ABOUT THIS TASK: Your response is a verbatim copy of the listing, stripped of its images.

MATERIALS PROVIDED below:

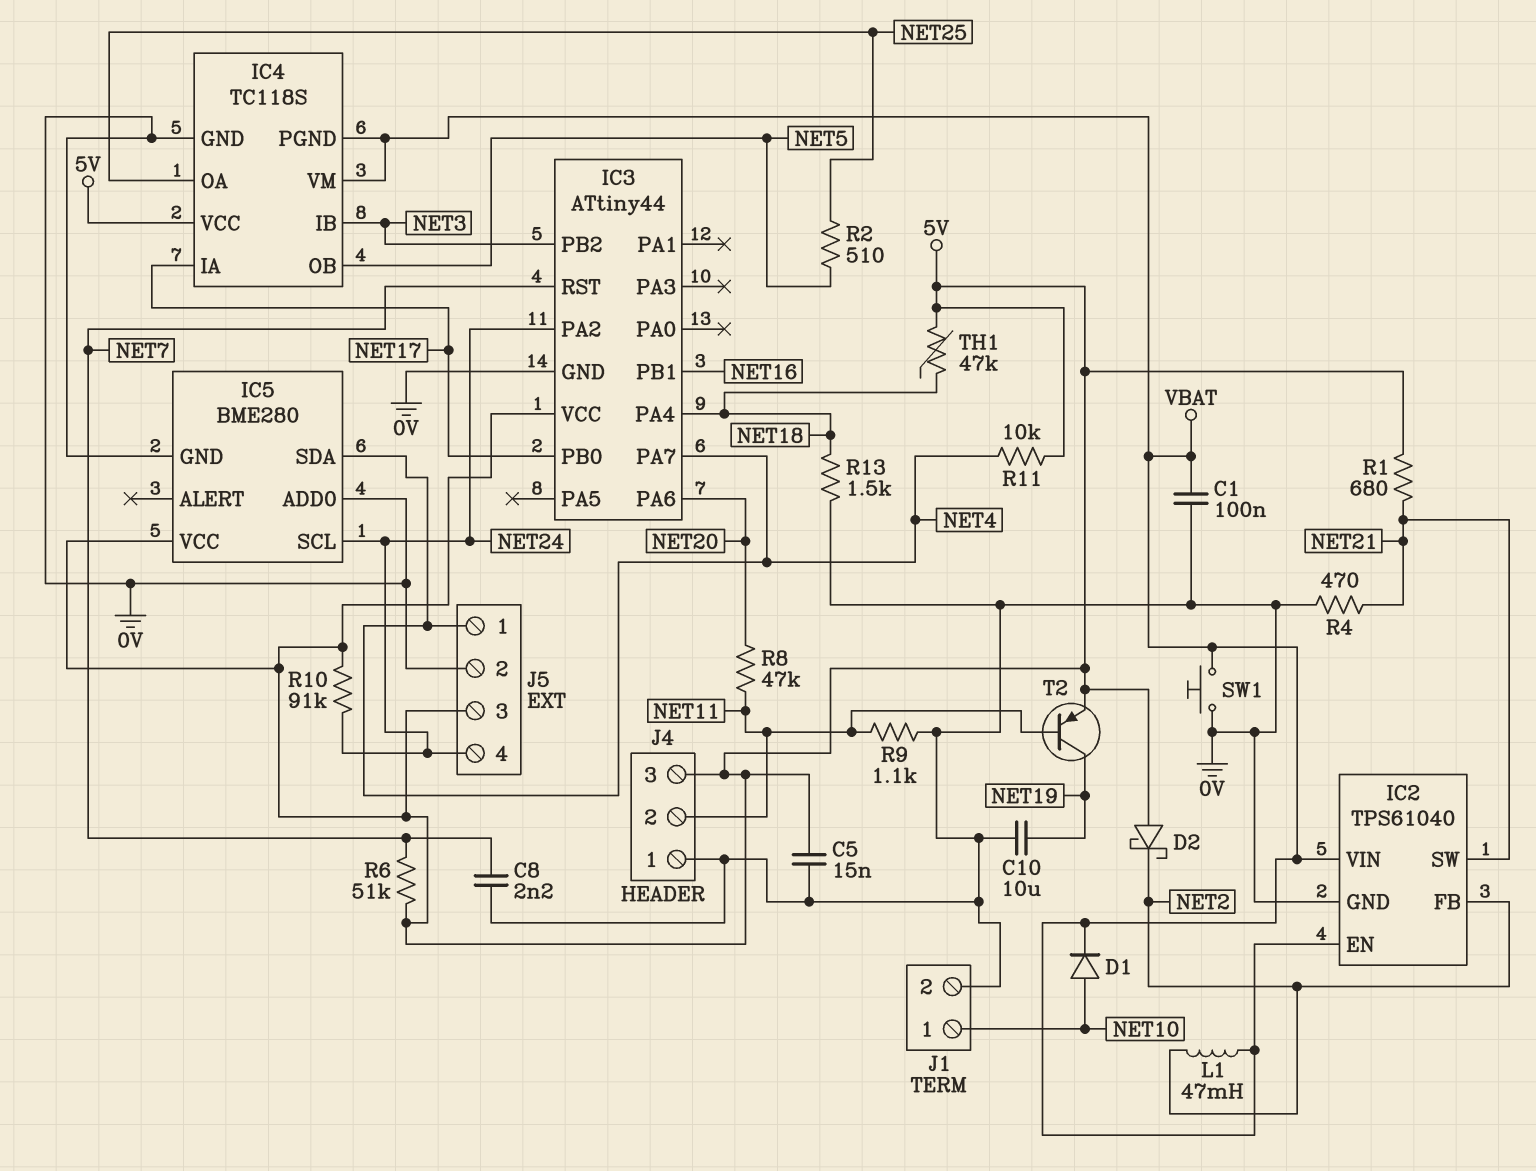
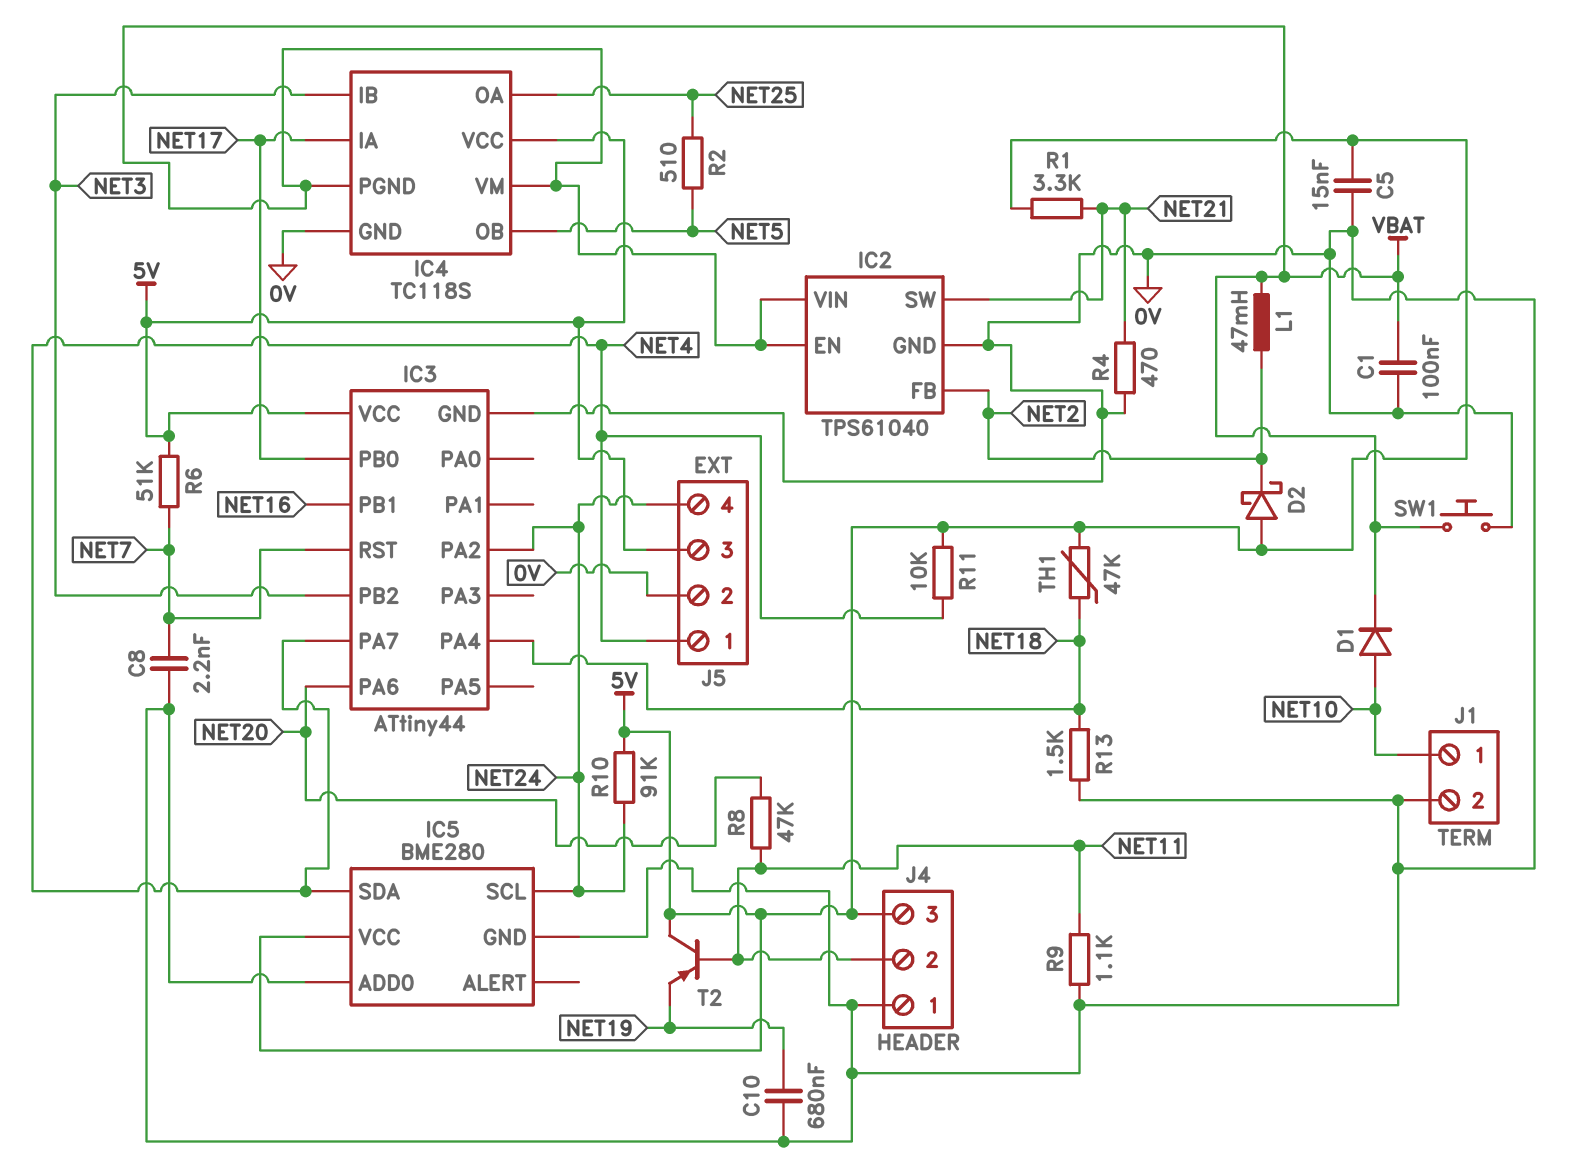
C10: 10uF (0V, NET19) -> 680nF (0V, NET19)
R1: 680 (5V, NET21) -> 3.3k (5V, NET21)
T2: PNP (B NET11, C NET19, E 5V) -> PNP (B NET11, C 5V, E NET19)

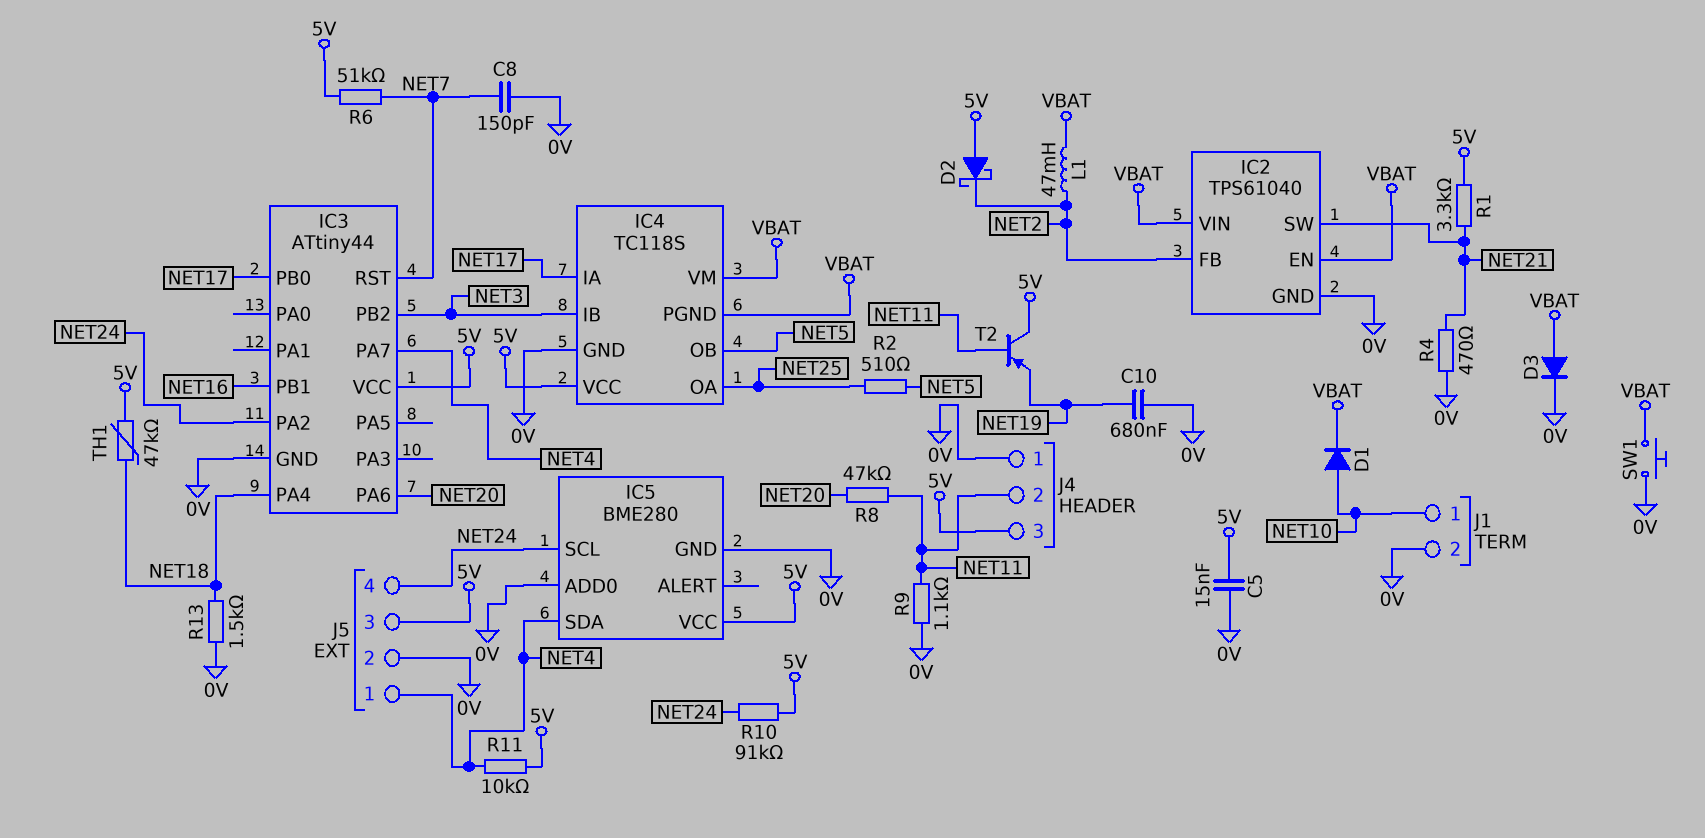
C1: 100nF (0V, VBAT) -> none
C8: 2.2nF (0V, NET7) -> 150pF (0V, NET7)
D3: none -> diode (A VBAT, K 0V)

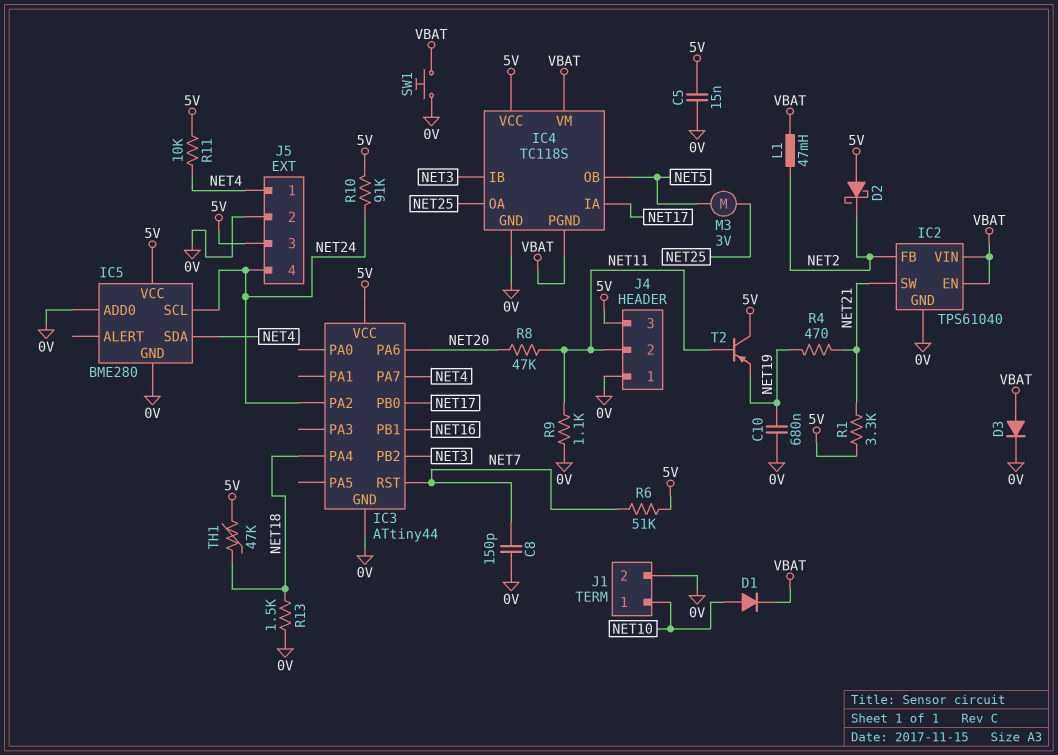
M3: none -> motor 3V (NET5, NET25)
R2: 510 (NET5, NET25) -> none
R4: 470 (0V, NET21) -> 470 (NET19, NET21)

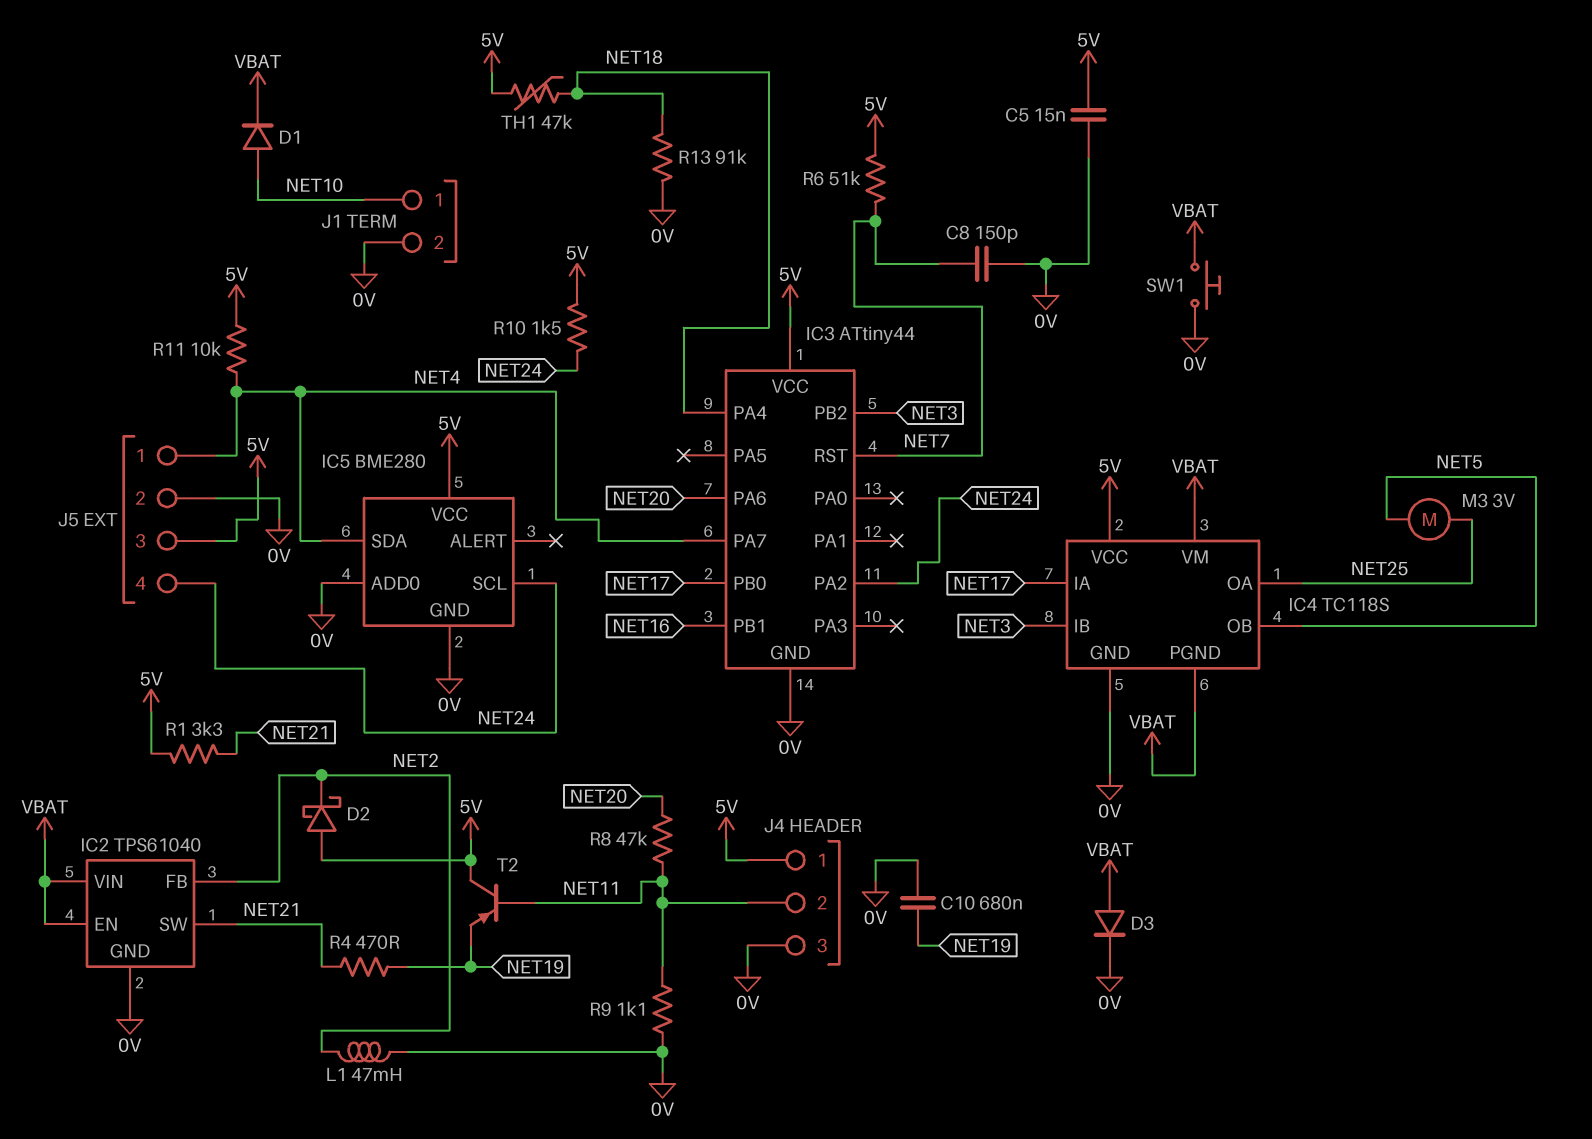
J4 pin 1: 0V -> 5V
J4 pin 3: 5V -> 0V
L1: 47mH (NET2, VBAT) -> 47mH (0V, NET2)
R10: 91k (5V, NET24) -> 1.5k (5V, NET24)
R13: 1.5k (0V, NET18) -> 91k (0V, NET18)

End of MATERIALS PROVIDED.

SOLUTION FOR THIS EXERCISE:
C10: 10uF (0V, NET19) -> 680nF (0V, NET19)
R1: 680 (5V, NET21) -> 3.3k (5V, NET21)
T2: PNP (B NET11, C NET19, E 5V) -> PNP (B NET11, C 5V, E NET19)

C1: 100nF (0V, VBAT) -> none
C8: 2.2nF (0V, NET7) -> 150pF (0V, NET7)
D3: none -> diode (A VBAT, K 0V)

M3: none -> motor 3V (NET5, NET25)
R2: 510 (NET5, NET25) -> none
R4: 470 (0V, NET21) -> 470 (NET19, NET21)

J4 pin 1: 0V -> 5V
J4 pin 3: 5V -> 0V
L1: 47mH (NET2, VBAT) -> 47mH (0V, NET2)
R10: 91k (5V, NET24) -> 1.5k (5V, NET24)
R13: 1.5k (0V, NET18) -> 91k (0V, NET18)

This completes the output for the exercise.